◆ WHAT THE EXERCISE ASKS
Write out every entry below exactly as it appears. Pictures do not belong in the copy.
= Beginning of Section =
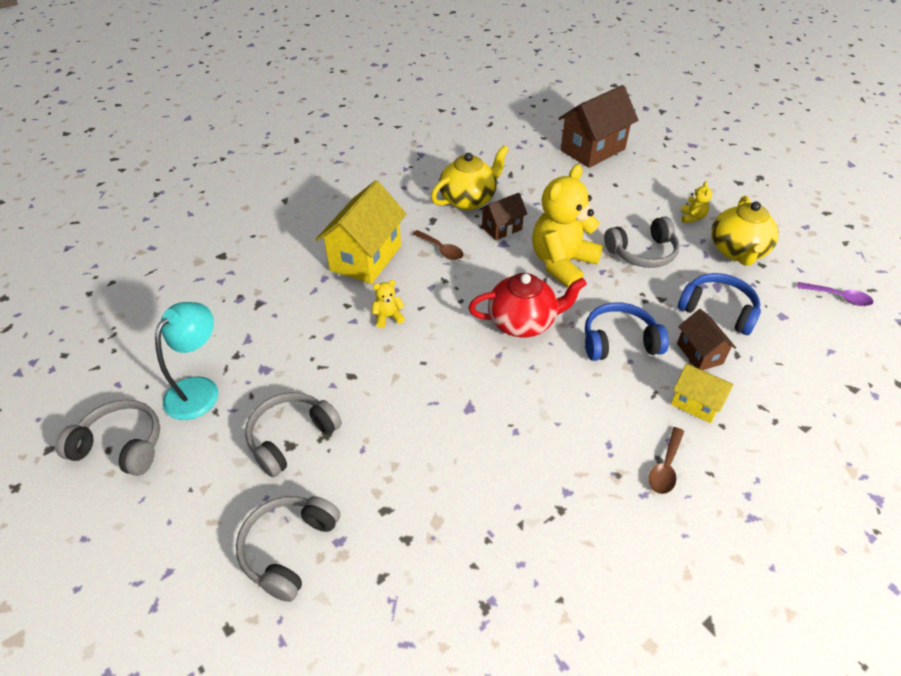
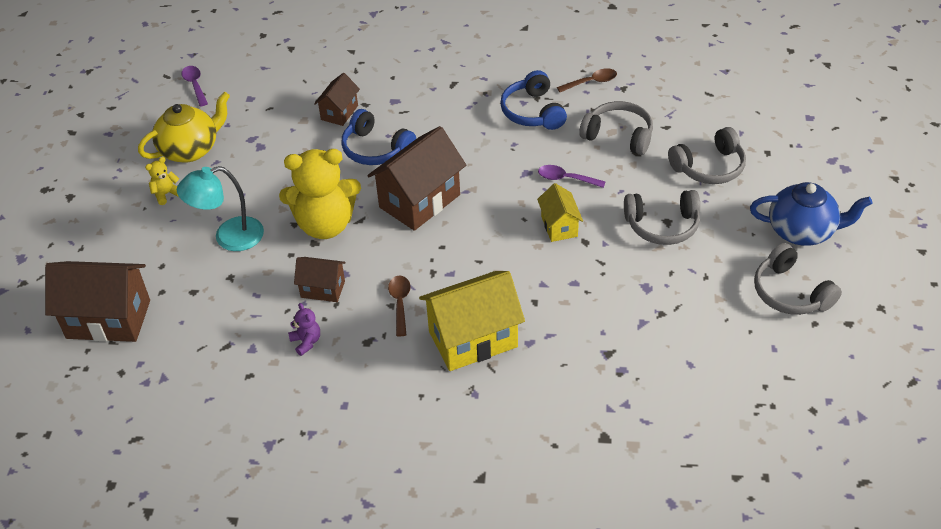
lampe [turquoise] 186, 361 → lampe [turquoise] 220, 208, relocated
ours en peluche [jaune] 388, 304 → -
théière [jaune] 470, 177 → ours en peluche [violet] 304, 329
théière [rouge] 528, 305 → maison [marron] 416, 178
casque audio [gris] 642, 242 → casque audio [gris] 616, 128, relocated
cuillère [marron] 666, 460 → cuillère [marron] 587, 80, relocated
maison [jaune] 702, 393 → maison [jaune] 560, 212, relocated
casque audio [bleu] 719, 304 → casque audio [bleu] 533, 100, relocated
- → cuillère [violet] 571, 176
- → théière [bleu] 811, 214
= End of Section =
◆ SOLVED EXERCISE
lampe [turquoise] 186, 361 → lampe [turquoise] 220, 208, relocated
ours en peluche [jaune] 388, 304 → -
théière [jaune] 470, 177 → ours en peluche [violet] 304, 329
théière [rouge] 528, 305 → maison [marron] 416, 178
casque audio [gris] 642, 242 → casque audio [gris] 616, 128, relocated
cuillère [marron] 666, 460 → cuillère [marron] 587, 80, relocated
maison [jaune] 702, 393 → maison [jaune] 560, 212, relocated
casque audio [bleu] 719, 304 → casque audio [bleu] 533, 100, relocated
- → cuillère [violet] 571, 176
- → théière [bleu] 811, 214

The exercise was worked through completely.